WORK INSTRUCTIONS →
Starting at the line below holding "lime slope A4:C6 level 1 top 4" and stopping at the line holding "red tile G5:G6", print every line exactly, both ends included, and leave the rest out.

DATASET ENTRIES →
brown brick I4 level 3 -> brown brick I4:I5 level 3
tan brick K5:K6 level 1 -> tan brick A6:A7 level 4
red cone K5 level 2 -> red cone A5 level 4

==

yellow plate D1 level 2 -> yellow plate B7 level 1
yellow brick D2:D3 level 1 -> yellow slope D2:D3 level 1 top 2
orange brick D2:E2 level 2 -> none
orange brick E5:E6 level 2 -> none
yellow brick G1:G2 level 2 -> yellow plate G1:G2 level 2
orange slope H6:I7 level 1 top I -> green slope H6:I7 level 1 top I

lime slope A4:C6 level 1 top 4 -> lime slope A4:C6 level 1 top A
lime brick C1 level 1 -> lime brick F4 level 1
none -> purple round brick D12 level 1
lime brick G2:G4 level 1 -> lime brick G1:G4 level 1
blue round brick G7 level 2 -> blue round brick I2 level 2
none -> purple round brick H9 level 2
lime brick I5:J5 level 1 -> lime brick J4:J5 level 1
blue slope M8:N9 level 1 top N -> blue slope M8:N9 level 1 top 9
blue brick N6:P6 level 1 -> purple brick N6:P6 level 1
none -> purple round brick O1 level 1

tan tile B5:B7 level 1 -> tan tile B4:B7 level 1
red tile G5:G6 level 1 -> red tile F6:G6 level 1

--

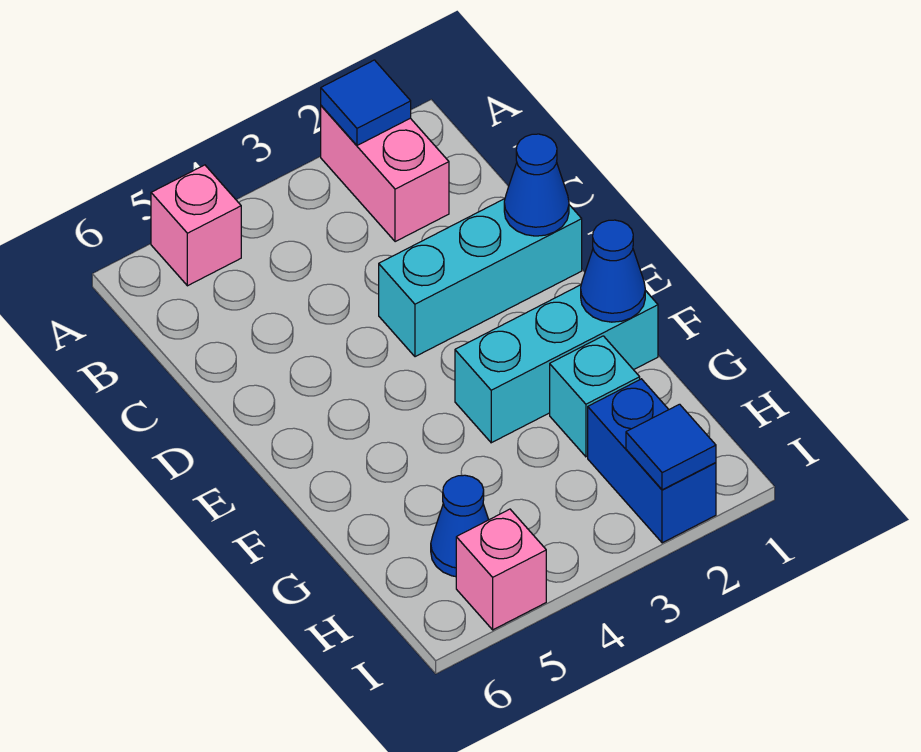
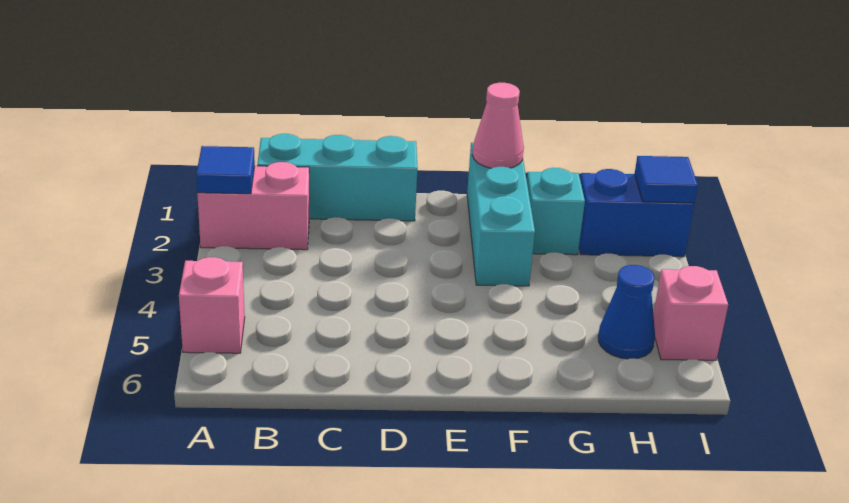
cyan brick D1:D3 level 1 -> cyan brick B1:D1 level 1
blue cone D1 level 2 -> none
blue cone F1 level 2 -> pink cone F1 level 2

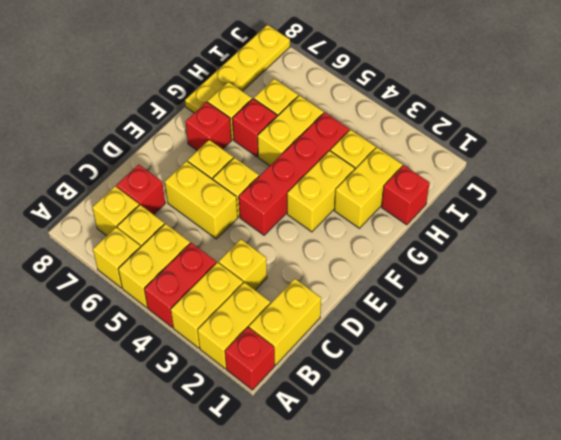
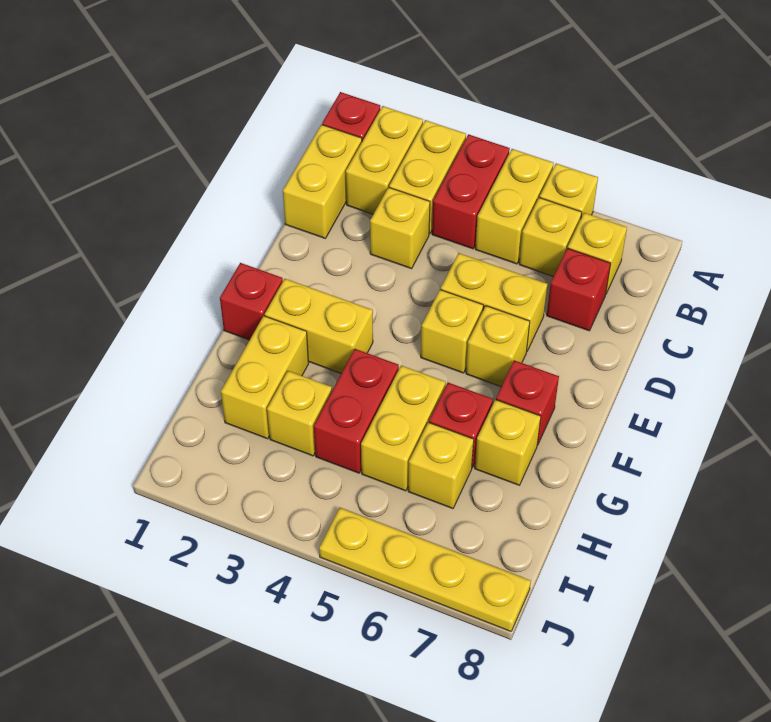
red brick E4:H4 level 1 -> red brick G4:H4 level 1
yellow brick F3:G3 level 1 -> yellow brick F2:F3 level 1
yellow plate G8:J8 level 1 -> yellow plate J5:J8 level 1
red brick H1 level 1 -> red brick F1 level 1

FINISHED EXERCISE →
lime slope A4:C6 level 1 top 4 -> lime slope A4:C6 level 1 top A
lime brick C1 level 1 -> lime brick F4 level 1
none -> purple round brick D12 level 1
lime brick G2:G4 level 1 -> lime brick G1:G4 level 1
blue round brick G7 level 2 -> blue round brick I2 level 2
none -> purple round brick H9 level 2
lime brick I5:J5 level 1 -> lime brick J4:J5 level 1
blue slope M8:N9 level 1 top N -> blue slope M8:N9 level 1 top 9
blue brick N6:P6 level 1 -> purple brick N6:P6 level 1
none -> purple round brick O1 level 1

tan tile B5:B7 level 1 -> tan tile B4:B7 level 1
red tile G5:G6 level 1 -> red tile F6:G6 level 1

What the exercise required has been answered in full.